> _RECORDS TO PROCESS_
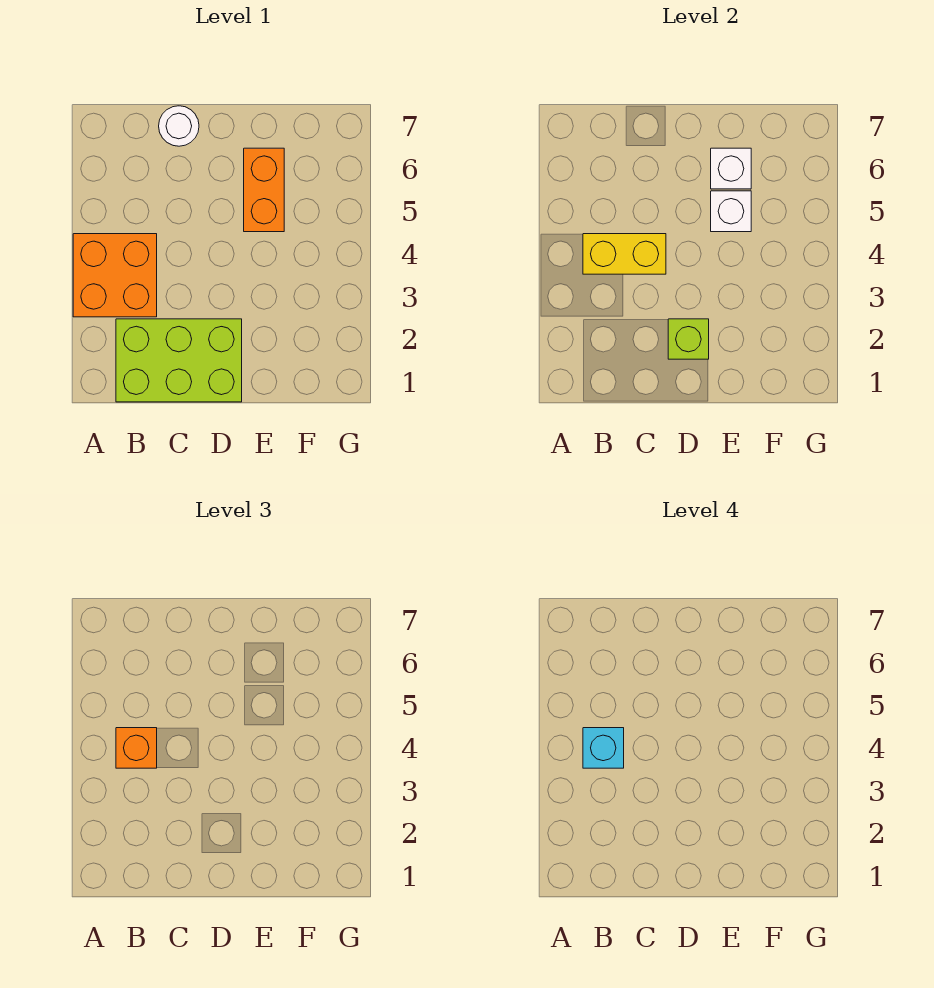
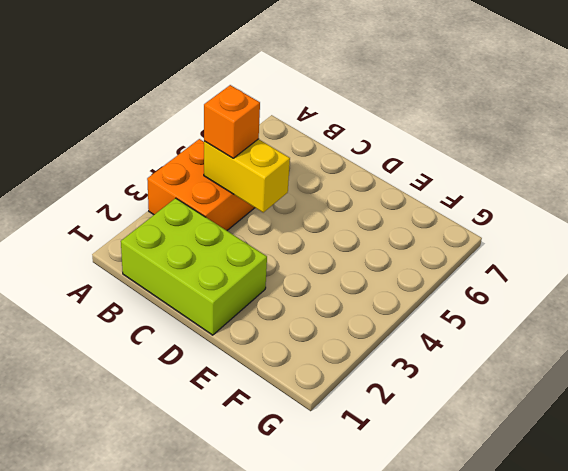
none -> white round brick C7 level 1
none -> orange brick E5:E6 level 1

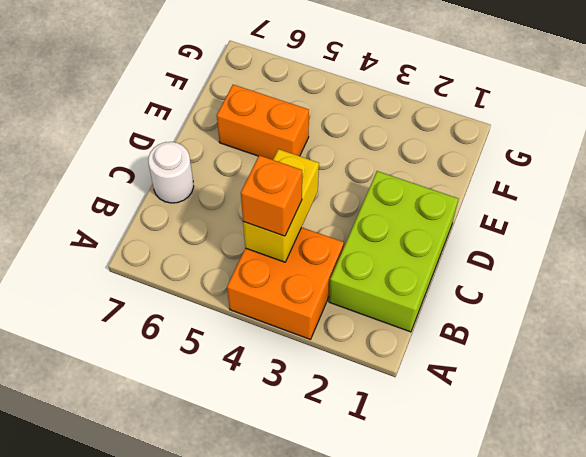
none -> lime brick D2 level 2
none -> white brick E5 level 2

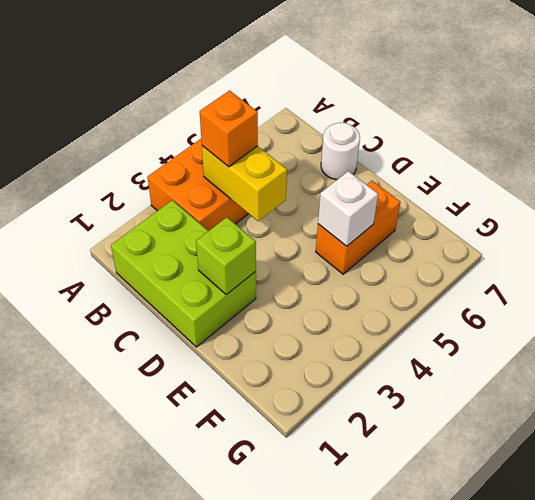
none -> white brick E6 level 2
none -> cyan brick B4 level 4

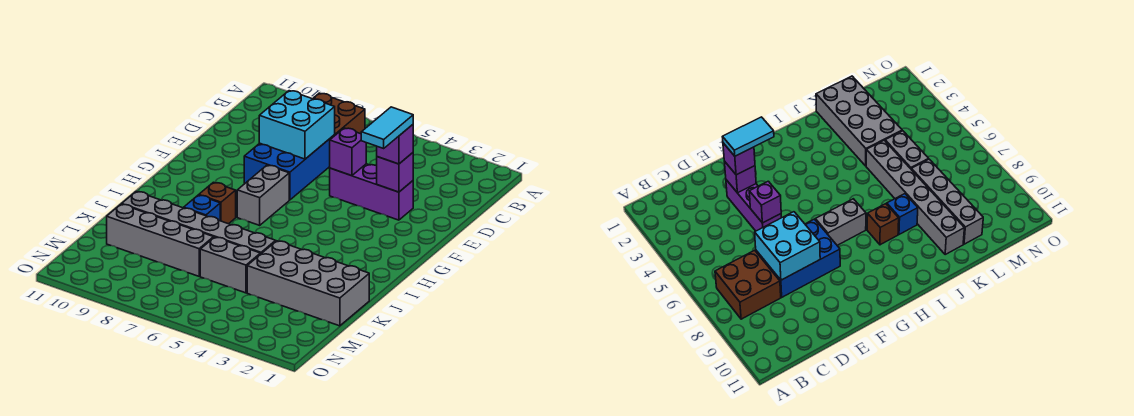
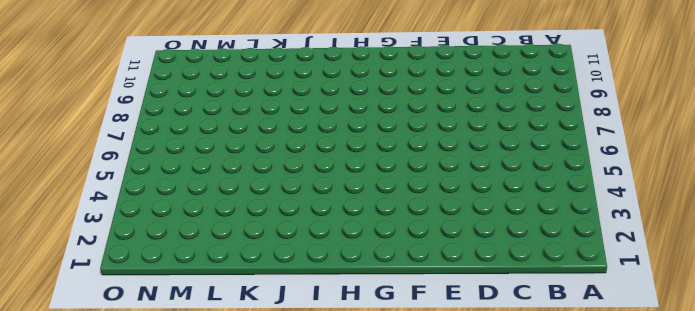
none -> brown brick B7:C8 level 1
none -> blue brick D7:F8 level 1
none -> purple brick E3:E5 level 1

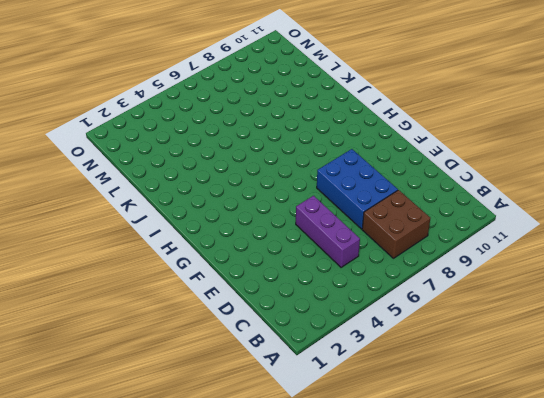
purple brick C5:E5 level 1 -> purple brick E3:E5 level 1
none -> grey brick G7:H7 level 1
none -> brown brick I8 level 1
none -> blue brick J8 level 1

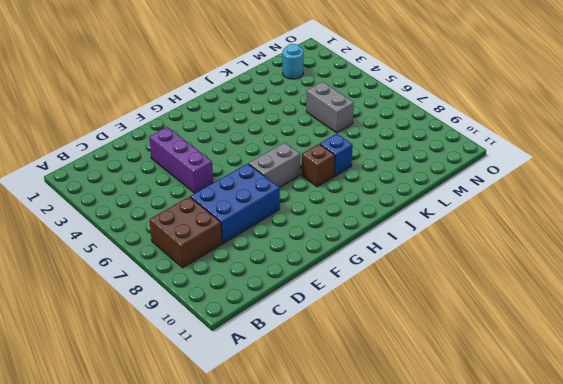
cyan round brick M2 level 1 -> none
none -> grey brick K1:L4 level 1
none -> grey brick K5:K10 level 1
none -> grey brick L7:L10 level 1

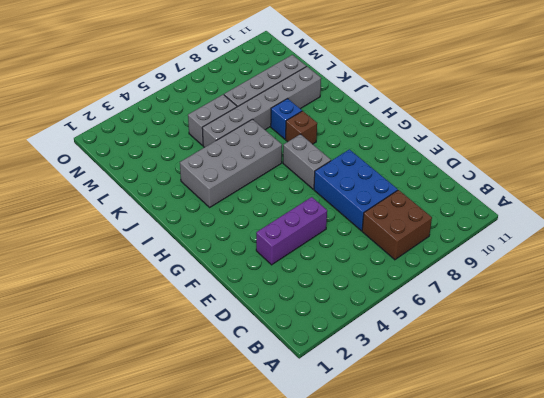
grey brick I3:J6 level 1 -> grey brick K1:L4 level 1
none -> cyan brick D7:E8 level 2
none -> purple brick E3 level 2
none -> purple brick E5 level 2

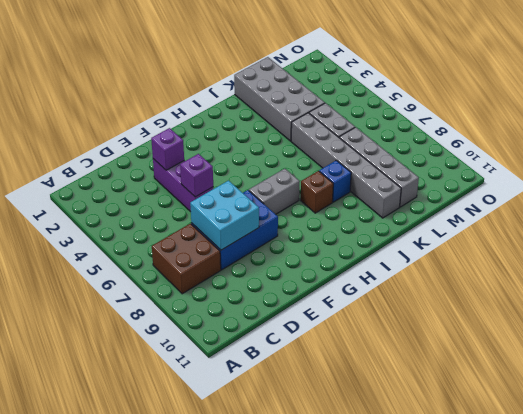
none -> purple brick E3 level 3
none -> cyan tile E3:F3 level 4

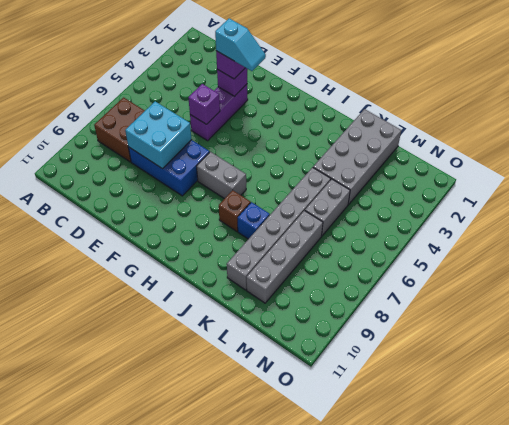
cyan slope E3:F3 level 4 top E -> cyan tile E3:F3 level 4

> _TASK STATEMENT_
Say only the number of lines above holding "cyan".

> _COMPLETED EXERCISE_
5